--- WHAT YOU WILL DO ---
Which lines run from the line with "orange bell [363,134,407,202] -> none" through the line with "grey rolling pin [489,367,641,408]" in the entries below? Print them exactly, both ends included, and nothing more.

--- Dataset records ---
════════════════════

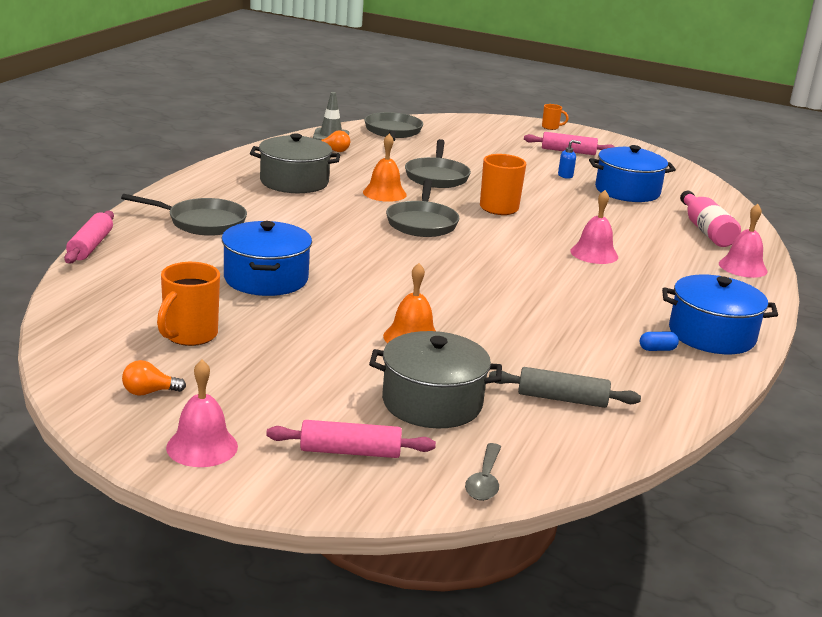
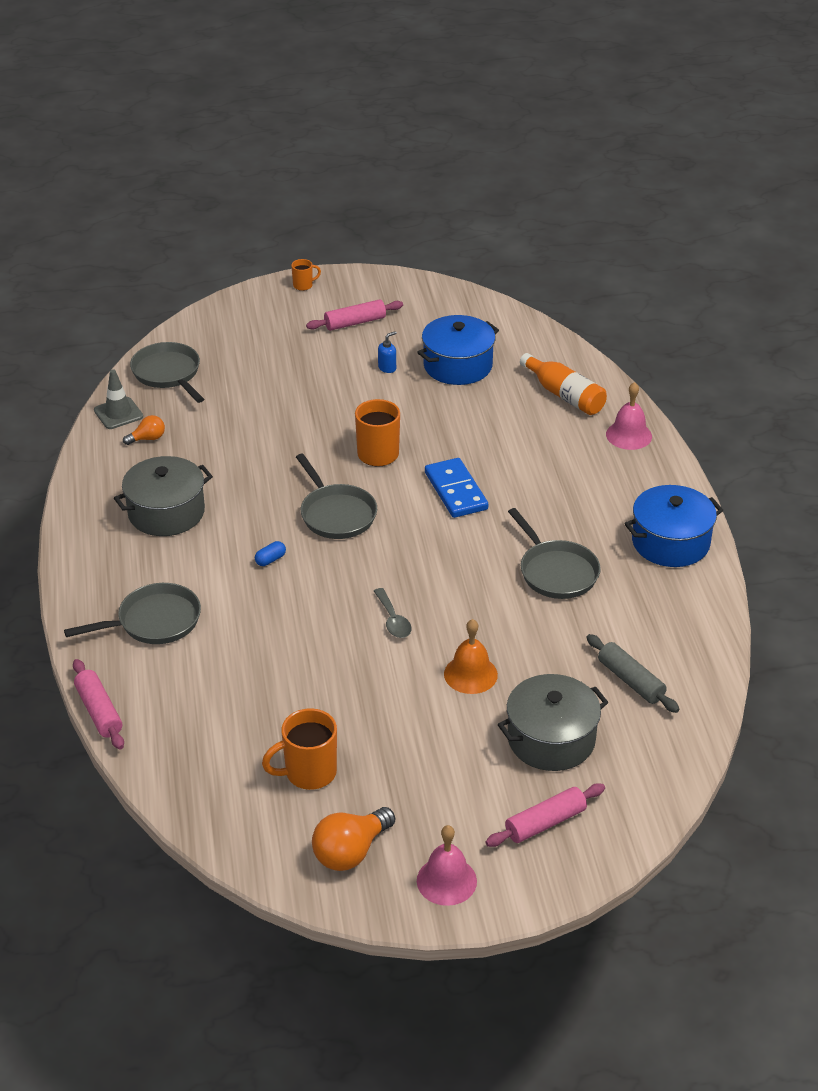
camera: 30 degrees left, 15 degrees up
orange light bulb [122,360,186,396] -> orange light bulb [312,807,395,871], size x1.79
orange mug [157,262,220,346] -> orange mug turned 75 degrees clockwise [262,708,337,790]
blue pot [222,221,312,296] -> none
orange bell [363,134,407,202] -> none
grey pan [405,139,471,188] -> grey pan moved to [508,508,601,599]
grey spoon [465,443,501,501] -> grey spoon moved to [374,588,412,638]
grey rolling pin [489,367,641,408] -> grey rolling pin turned 75 degrees clockwise [586,634,680,713]
pink bell [570,190,618,264] -> none
blue capsule [640,332,679,351] -> blue capsule moved to [255,541,286,566]
pink bottle [680,191,741,247] -> orange bottle [520,353,607,415]
none -> blue domino [425,458,488,518]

════════════════════

--- SOLVED PROBLEM ---
orange bell [363,134,407,202] -> none
grey pan [405,139,471,188] -> grey pan moved to [508,508,601,599]
grey spoon [465,443,501,501] -> grey spoon moved to [374,588,412,638]
grey rolling pin [489,367,641,408] -> grey rolling pin turned 75 degrees clockwise [586,634,680,713]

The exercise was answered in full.